» Task to carry out: The entire listing that follows must be repeated exactly, pictures excluded.

» Dataset content:
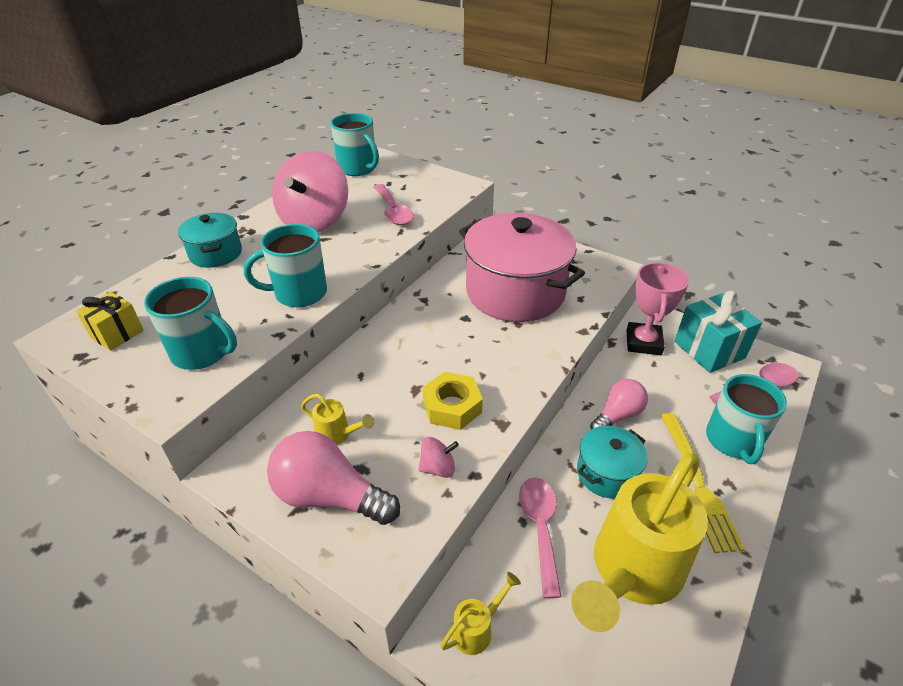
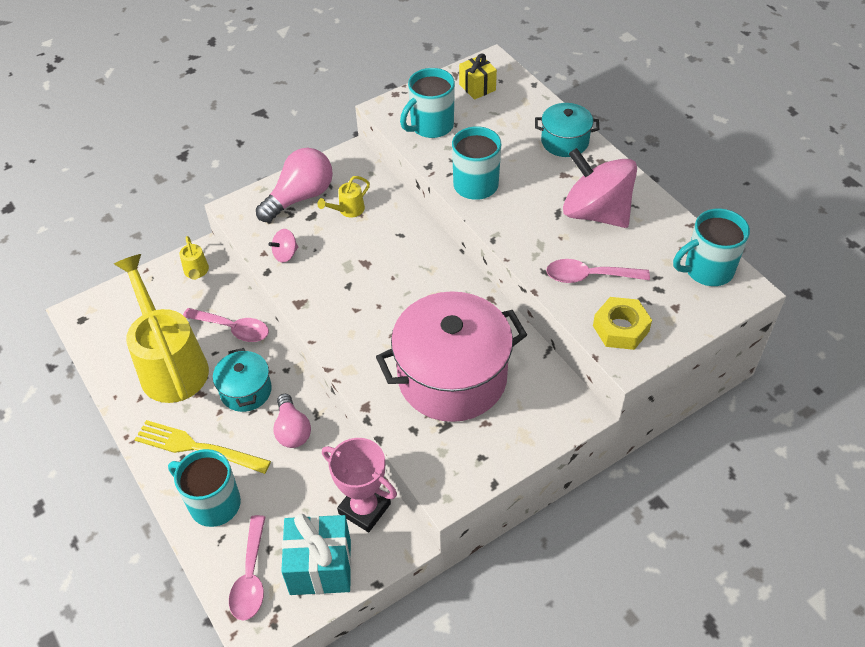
camera: 115 degrees right, 10 degrees up
(438, 468) = (285, 254): pink spinning top -> pink spinning top turned 45 degrees clockwise
(452, 406) = (334, 279): yellow nut -> yellow nut (620, 328)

» Output of the exercise:
camera: 115 degrees right, 10 degrees up
(438, 468) = (285, 254): pink spinning top -> pink spinning top turned 45 degrees clockwise
(452, 406) = (334, 279): yellow nut -> yellow nut (620, 328)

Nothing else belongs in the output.